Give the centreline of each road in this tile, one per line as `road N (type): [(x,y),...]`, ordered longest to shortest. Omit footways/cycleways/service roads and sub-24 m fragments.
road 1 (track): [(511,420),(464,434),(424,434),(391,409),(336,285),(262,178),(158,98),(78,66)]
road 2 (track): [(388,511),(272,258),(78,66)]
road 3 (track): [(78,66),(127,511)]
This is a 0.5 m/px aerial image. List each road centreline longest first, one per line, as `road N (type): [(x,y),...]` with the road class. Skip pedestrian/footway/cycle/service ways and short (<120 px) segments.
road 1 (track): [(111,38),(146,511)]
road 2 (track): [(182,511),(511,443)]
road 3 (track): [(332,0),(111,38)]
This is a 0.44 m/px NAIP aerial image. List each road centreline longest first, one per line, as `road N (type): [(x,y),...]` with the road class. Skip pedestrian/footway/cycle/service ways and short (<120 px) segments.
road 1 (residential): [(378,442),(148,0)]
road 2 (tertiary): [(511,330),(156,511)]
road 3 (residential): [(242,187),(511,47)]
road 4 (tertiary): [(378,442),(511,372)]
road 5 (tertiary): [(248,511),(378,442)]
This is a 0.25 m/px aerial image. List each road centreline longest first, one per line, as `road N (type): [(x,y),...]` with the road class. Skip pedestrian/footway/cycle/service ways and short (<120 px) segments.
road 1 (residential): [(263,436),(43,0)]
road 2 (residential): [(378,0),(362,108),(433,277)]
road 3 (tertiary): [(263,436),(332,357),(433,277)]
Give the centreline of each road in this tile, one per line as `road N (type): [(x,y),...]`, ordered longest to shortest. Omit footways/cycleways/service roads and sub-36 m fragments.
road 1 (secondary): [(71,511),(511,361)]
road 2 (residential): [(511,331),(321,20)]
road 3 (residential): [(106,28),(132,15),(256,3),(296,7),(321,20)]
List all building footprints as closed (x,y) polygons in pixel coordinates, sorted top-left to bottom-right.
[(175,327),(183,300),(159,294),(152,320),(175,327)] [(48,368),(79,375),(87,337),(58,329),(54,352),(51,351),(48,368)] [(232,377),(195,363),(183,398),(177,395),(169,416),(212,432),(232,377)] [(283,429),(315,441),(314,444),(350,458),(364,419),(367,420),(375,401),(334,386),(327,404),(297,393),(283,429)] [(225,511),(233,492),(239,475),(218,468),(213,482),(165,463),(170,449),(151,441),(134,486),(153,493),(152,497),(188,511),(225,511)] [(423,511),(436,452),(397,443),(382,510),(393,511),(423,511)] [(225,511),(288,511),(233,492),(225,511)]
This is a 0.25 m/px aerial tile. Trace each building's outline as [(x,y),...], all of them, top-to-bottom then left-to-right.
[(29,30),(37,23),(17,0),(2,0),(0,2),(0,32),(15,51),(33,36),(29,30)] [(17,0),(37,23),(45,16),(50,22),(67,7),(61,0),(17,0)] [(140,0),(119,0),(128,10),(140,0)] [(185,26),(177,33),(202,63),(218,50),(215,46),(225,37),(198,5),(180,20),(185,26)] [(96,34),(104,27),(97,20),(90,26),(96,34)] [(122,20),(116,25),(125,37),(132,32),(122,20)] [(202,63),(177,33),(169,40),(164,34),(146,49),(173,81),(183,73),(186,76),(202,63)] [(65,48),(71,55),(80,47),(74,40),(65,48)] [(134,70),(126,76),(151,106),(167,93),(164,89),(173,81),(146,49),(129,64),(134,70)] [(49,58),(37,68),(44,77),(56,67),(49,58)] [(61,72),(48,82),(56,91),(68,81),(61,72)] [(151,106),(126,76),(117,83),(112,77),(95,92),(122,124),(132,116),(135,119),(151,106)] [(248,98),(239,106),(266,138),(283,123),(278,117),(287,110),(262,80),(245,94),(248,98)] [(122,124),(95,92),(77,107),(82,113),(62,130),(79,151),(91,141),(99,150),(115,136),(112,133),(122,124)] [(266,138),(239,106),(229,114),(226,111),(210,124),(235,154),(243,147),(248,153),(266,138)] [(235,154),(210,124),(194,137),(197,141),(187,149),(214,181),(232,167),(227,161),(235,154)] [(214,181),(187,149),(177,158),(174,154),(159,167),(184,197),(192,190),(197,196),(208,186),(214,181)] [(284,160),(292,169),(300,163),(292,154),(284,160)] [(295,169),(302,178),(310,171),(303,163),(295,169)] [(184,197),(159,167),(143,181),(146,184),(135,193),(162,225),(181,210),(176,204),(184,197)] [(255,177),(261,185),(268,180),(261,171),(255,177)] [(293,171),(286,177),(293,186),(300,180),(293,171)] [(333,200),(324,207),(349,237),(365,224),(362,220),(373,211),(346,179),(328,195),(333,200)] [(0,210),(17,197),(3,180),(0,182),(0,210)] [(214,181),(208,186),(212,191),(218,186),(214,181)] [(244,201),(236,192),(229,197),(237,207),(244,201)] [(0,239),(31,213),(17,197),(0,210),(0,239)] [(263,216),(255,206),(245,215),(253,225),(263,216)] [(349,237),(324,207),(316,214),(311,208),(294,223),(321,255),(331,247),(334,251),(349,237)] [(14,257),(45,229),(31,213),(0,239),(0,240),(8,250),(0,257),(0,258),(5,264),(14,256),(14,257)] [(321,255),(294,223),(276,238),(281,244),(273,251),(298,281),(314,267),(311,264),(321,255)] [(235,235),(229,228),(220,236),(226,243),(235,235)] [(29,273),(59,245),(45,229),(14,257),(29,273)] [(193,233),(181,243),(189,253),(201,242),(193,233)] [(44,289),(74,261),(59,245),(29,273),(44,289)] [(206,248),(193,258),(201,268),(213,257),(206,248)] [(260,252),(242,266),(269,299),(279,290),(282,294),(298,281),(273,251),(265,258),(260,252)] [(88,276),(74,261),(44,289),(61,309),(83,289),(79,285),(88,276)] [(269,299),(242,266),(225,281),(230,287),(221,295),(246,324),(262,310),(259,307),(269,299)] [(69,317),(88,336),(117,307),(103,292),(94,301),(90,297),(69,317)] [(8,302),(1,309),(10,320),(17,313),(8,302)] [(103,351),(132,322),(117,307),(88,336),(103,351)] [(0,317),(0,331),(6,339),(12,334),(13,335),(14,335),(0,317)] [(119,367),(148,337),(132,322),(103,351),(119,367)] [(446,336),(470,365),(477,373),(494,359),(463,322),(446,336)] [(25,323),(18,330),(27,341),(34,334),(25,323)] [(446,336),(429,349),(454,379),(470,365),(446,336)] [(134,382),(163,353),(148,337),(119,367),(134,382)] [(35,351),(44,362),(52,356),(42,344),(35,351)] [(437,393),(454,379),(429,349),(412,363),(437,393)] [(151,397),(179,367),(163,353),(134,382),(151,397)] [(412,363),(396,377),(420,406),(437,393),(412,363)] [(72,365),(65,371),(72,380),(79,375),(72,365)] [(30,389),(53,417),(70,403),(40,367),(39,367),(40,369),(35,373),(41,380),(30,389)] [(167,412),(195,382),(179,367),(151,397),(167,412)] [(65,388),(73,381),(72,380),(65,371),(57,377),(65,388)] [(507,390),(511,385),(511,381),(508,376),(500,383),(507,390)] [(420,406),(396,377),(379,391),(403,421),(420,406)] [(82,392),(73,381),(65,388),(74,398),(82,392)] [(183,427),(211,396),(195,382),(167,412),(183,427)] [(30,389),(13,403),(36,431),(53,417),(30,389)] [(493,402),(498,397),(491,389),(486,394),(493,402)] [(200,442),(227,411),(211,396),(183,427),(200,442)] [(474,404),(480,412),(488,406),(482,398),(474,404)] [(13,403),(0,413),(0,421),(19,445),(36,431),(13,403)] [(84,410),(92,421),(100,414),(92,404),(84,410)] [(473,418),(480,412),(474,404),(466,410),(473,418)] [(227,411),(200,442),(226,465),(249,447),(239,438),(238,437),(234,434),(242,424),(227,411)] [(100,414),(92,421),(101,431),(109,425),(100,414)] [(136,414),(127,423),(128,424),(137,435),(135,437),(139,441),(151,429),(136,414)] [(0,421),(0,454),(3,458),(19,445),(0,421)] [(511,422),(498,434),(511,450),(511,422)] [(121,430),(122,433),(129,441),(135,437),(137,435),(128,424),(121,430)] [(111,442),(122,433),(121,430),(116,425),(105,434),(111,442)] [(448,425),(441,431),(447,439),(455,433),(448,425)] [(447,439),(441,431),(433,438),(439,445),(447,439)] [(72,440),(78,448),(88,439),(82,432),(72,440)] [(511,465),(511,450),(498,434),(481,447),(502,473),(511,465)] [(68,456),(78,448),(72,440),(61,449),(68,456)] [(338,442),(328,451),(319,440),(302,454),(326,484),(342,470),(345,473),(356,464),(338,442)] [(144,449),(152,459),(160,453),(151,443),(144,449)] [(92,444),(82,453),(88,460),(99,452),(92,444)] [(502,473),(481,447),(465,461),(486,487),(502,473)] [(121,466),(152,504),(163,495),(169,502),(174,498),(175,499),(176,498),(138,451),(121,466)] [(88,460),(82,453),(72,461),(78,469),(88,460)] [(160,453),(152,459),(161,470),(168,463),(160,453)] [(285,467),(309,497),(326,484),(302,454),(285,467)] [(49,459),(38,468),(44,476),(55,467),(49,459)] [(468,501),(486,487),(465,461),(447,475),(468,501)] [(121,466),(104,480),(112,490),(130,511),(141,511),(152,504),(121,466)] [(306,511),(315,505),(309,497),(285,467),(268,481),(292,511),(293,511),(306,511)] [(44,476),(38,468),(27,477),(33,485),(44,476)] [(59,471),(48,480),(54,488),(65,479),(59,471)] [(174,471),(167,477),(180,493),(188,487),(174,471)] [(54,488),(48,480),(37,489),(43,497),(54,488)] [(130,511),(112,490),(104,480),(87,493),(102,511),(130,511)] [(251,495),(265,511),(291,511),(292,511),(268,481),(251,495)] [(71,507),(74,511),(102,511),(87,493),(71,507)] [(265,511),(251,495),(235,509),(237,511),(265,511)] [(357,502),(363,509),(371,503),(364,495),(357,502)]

........

● **Task to complete**
Rewrite the listing from its first line through the line containing "road 2 (track): [(388,511),(272,258),(78,66)]", changing "tile" to "image" and keeping everything else the same.

● **Task response**
Give the centreline of each road in this image, one per line as `road N (type): [(x,y),...]`, ordered longest to shortest. Omit footways/cycleways/service roads and sub-24 m fragments.
road 1 (track): [(511,420),(464,434),(424,434),(391,409),(336,285),(262,178),(158,98),(78,66)]
road 2 (track): [(388,511),(272,258),(78,66)]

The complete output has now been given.